Collected data entries
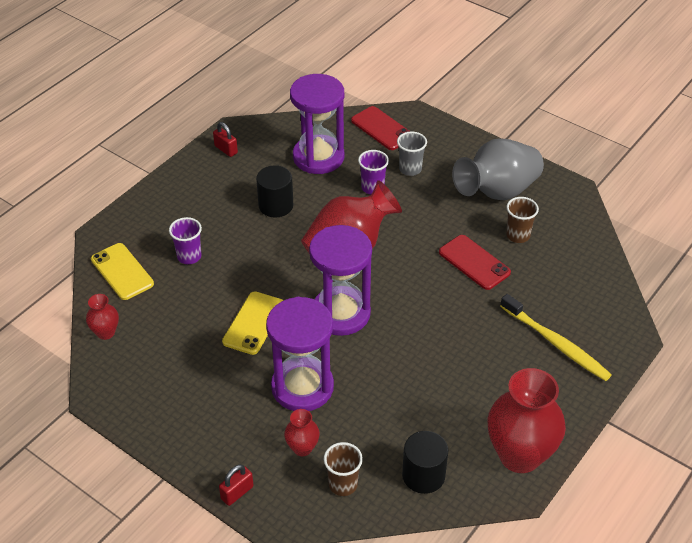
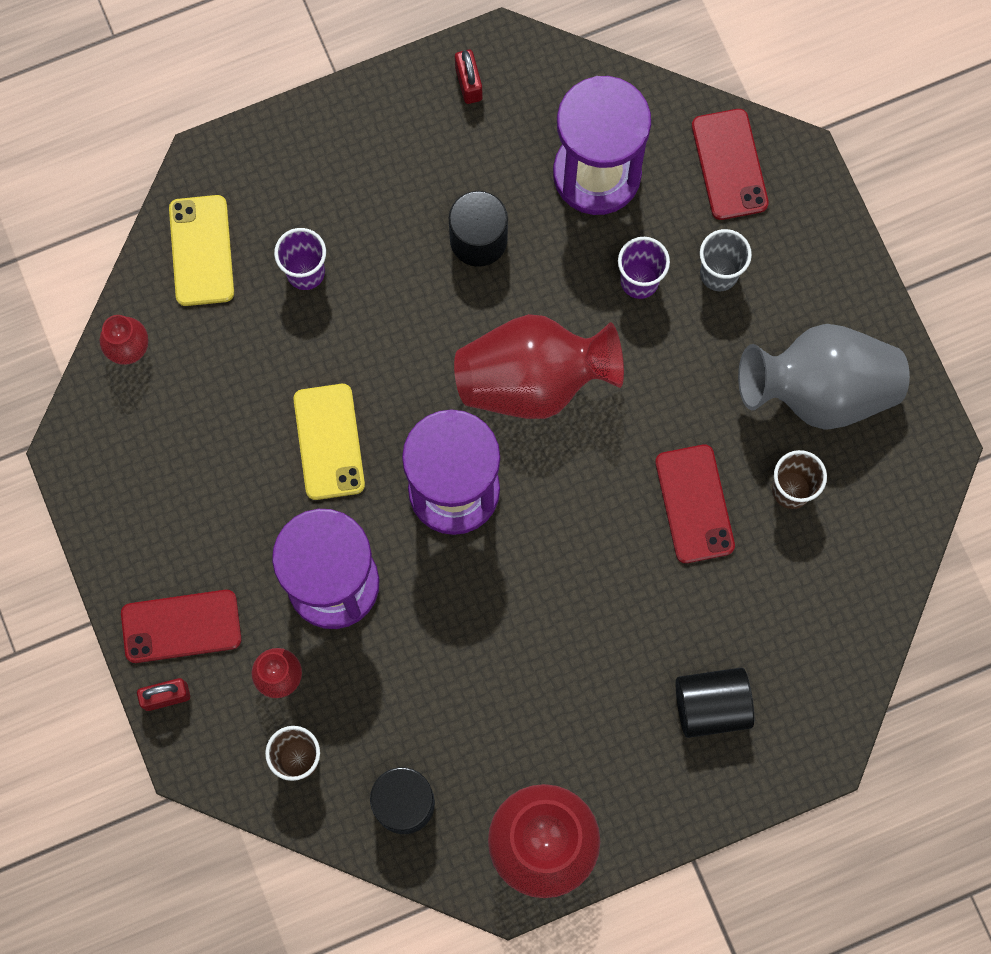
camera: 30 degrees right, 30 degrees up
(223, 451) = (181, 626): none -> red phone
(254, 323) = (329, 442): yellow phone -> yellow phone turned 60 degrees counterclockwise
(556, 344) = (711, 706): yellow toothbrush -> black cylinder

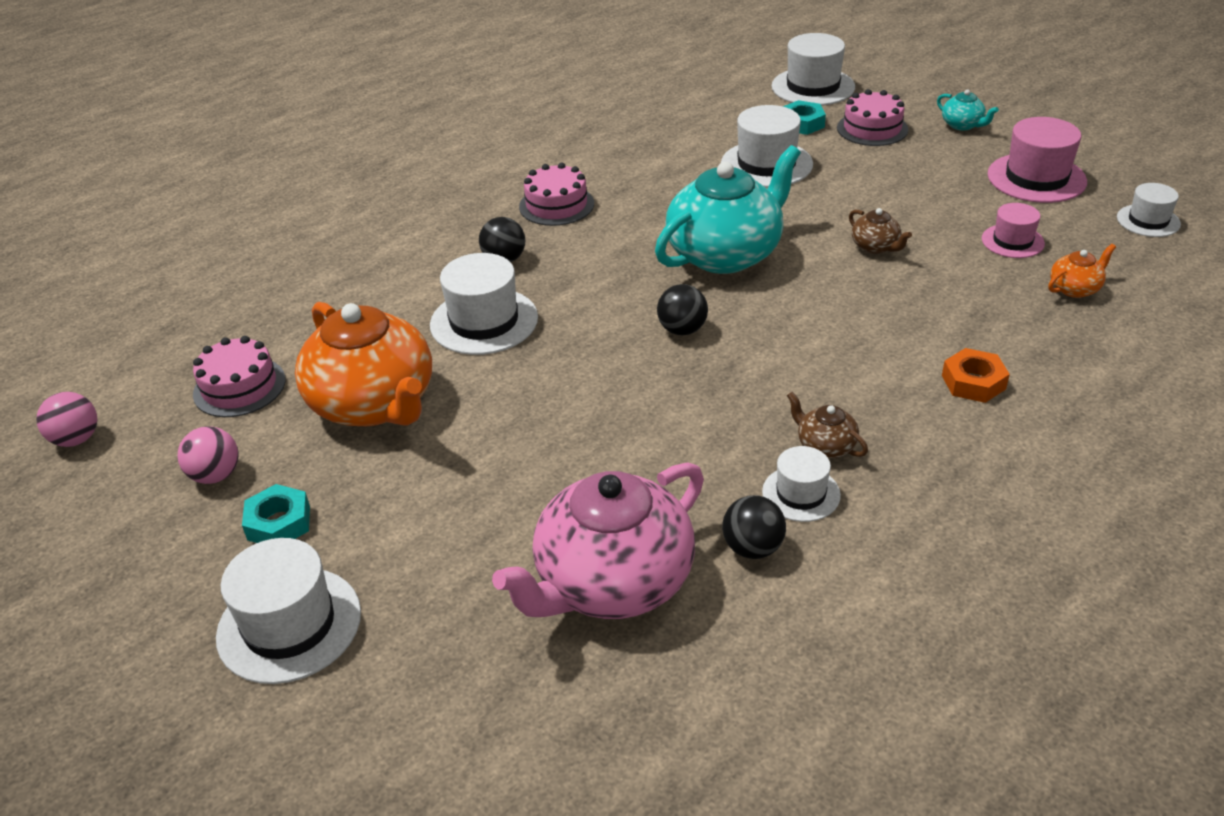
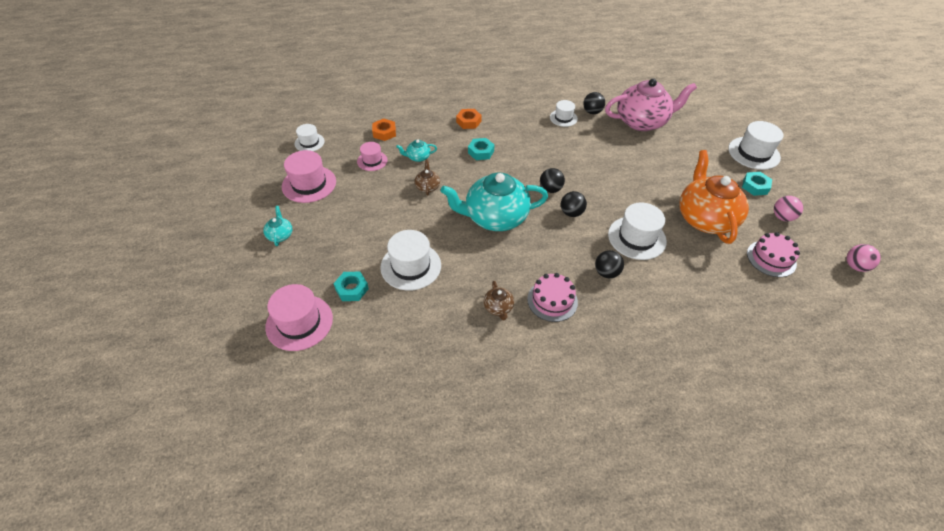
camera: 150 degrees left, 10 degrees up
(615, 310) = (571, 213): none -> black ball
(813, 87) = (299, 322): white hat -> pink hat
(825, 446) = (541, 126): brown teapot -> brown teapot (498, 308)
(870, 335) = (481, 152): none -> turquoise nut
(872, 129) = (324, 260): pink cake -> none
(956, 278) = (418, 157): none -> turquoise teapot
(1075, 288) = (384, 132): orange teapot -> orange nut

**Task brief**
What you return must match, line for line, the data from the line containing "(870, 335) = (481, 152): none" to its end, both ends included.

**Answer to this task**
(870, 335) = (481, 152): none -> turquoise nut
(872, 129) = (324, 260): pink cake -> none
(956, 278) = (418, 157): none -> turquoise teapot
(1075, 288) = (384, 132): orange teapot -> orange nut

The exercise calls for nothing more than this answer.